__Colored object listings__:
►

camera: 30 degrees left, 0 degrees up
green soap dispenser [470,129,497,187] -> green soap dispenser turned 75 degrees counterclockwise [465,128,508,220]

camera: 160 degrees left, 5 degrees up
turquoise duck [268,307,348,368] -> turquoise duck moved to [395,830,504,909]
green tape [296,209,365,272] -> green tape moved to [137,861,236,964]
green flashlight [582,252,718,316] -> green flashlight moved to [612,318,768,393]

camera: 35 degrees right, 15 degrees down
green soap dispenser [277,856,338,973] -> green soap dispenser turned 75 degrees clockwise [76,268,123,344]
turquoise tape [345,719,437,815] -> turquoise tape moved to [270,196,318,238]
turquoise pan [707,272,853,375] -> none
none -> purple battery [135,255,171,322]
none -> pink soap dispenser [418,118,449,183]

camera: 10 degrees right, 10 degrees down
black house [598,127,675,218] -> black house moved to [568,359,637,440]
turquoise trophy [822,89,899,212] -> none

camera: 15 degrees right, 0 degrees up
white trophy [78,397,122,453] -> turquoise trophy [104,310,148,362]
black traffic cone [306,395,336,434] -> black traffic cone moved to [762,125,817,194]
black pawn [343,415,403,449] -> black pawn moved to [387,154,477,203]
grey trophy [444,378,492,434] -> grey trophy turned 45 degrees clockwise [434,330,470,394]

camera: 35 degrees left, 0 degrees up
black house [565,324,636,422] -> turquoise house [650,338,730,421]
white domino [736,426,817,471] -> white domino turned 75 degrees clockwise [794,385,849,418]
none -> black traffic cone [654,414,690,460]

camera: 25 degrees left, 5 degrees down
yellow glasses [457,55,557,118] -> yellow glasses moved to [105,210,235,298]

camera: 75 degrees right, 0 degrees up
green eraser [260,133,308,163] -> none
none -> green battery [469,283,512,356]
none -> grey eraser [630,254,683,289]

◄

__Work required__:
Copy each line of the records verbatim.

__Result below__:
camera: 30 degrees left, 0 degrees up
green soap dispenser [470,129,497,187] -> green soap dispenser turned 75 degrees counterclockwise [465,128,508,220]

camera: 160 degrees left, 5 degrees up
turquoise duck [268,307,348,368] -> turquoise duck moved to [395,830,504,909]
green tape [296,209,365,272] -> green tape moved to [137,861,236,964]
green flashlight [582,252,718,316] -> green flashlight moved to [612,318,768,393]

camera: 35 degrees right, 15 degrees down
green soap dispenser [277,856,338,973] -> green soap dispenser turned 75 degrees clockwise [76,268,123,344]
turquoise tape [345,719,437,815] -> turquoise tape moved to [270,196,318,238]
turquoise pan [707,272,853,375] -> none
none -> purple battery [135,255,171,322]
none -> pink soap dispenser [418,118,449,183]

camera: 10 degrees right, 10 degrees down
black house [598,127,675,218] -> black house moved to [568,359,637,440]
turquoise trophy [822,89,899,212] -> none

camera: 15 degrees right, 0 degrees up
white trophy [78,397,122,453] -> turquoise trophy [104,310,148,362]
black traffic cone [306,395,336,434] -> black traffic cone moved to [762,125,817,194]
black pawn [343,415,403,449] -> black pawn moved to [387,154,477,203]
grey trophy [444,378,492,434] -> grey trophy turned 45 degrees clockwise [434,330,470,394]

camera: 35 degrees left, 0 degrees up
black house [565,324,636,422] -> turquoise house [650,338,730,421]
white domino [736,426,817,471] -> white domino turned 75 degrees clockwise [794,385,849,418]
none -> black traffic cone [654,414,690,460]

camera: 25 degrees left, 5 degrees down
yellow glasses [457,55,557,118] -> yellow glasses moved to [105,210,235,298]

camera: 75 degrees right, 0 degrees up
green eraser [260,133,308,163] -> none
none -> green battery [469,283,512,356]
none -> grey eraser [630,254,683,289]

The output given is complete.